● **ACTION ITEM**: Nothing but the pictures should be left out when the entries below are duplicated.
--- START ---
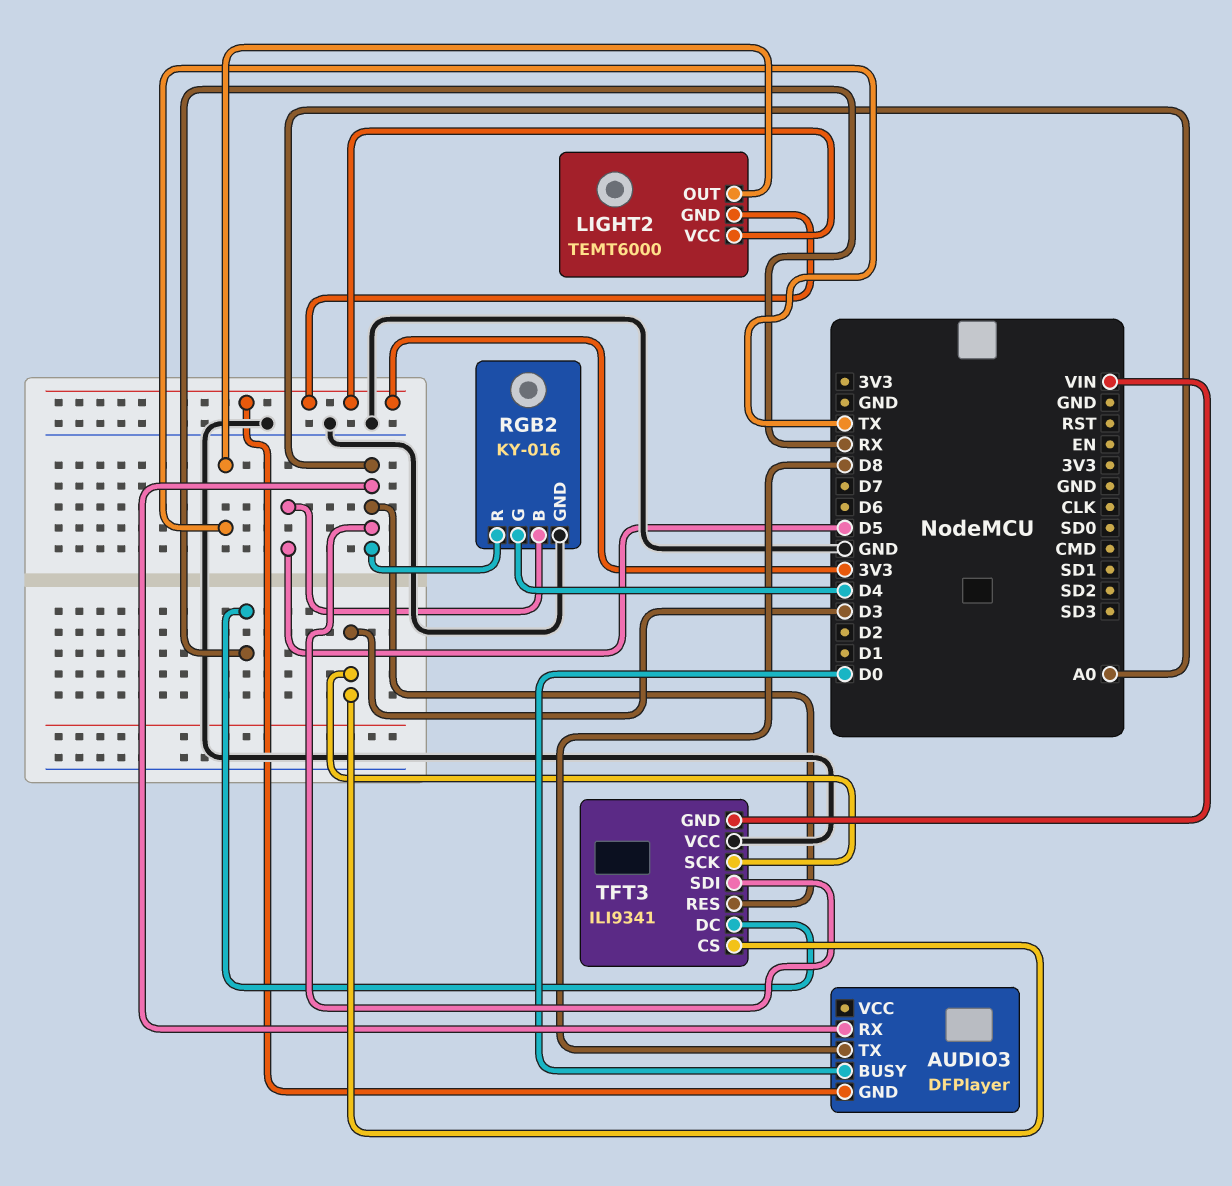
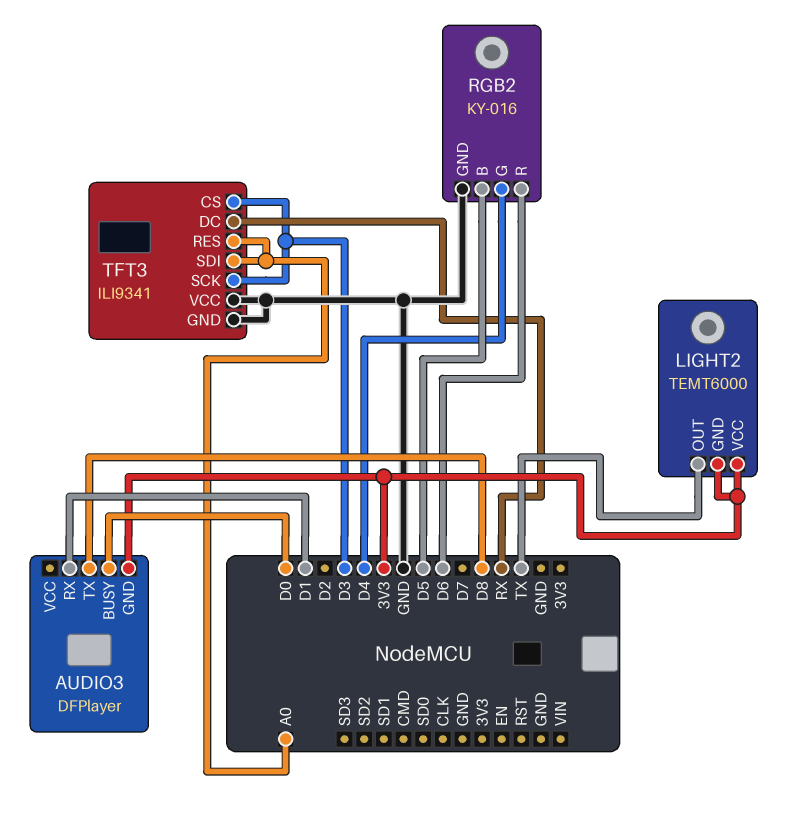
AUDIO3 pin RX: A0 -> D1
RGB2 pin R: A0 -> D6
TFT3 pin GND: VIN -> GND

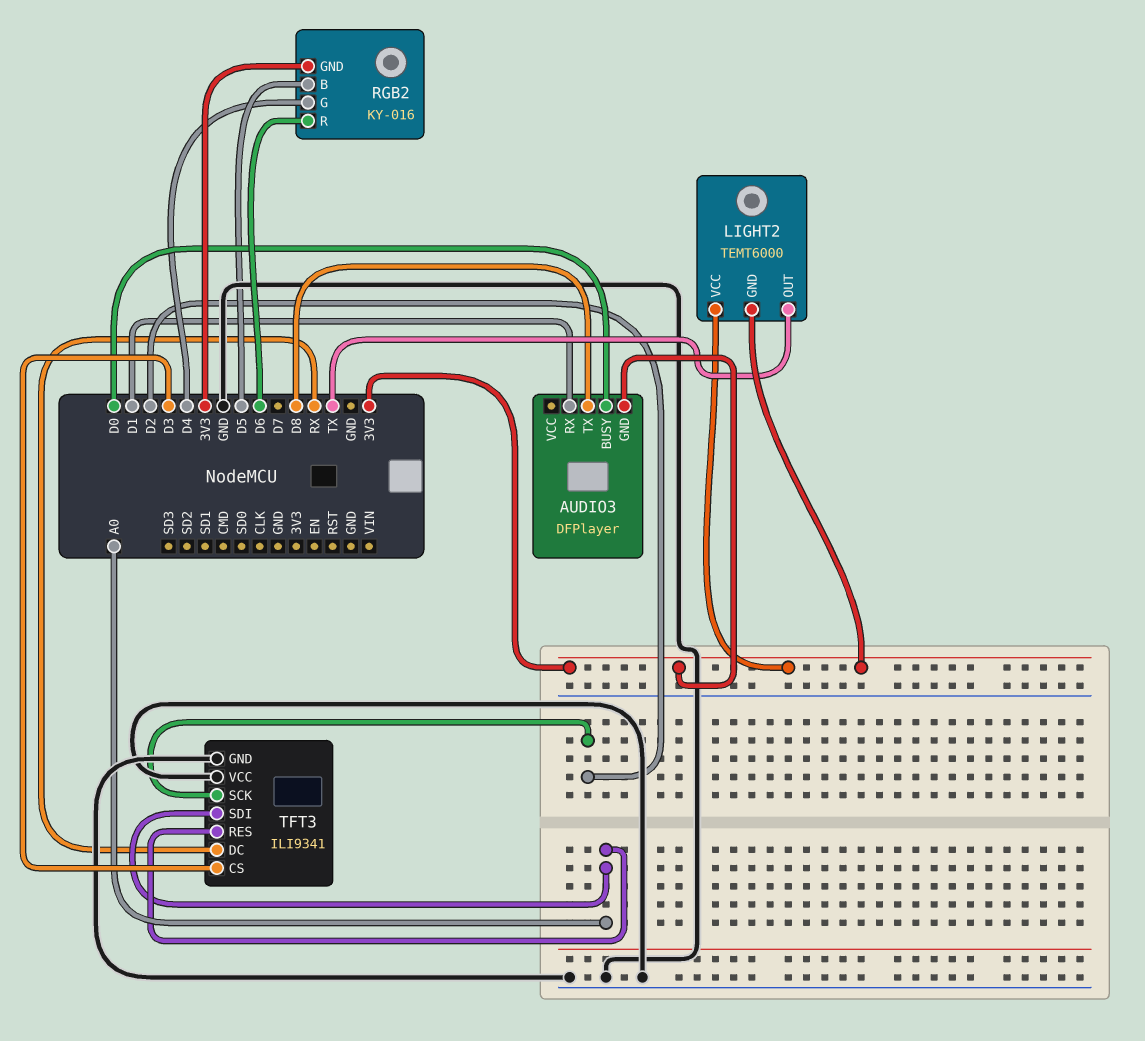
RGB2 pin GND: GND -> 3V3
TFT3 pin SCK: D3 -> D2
--- END ---
● **ANSWER SPACE**:
AUDIO3 pin RX: A0 -> D1
RGB2 pin R: A0 -> D6
TFT3 pin GND: VIN -> GND

RGB2 pin GND: GND -> 3V3
TFT3 pin SCK: D3 -> D2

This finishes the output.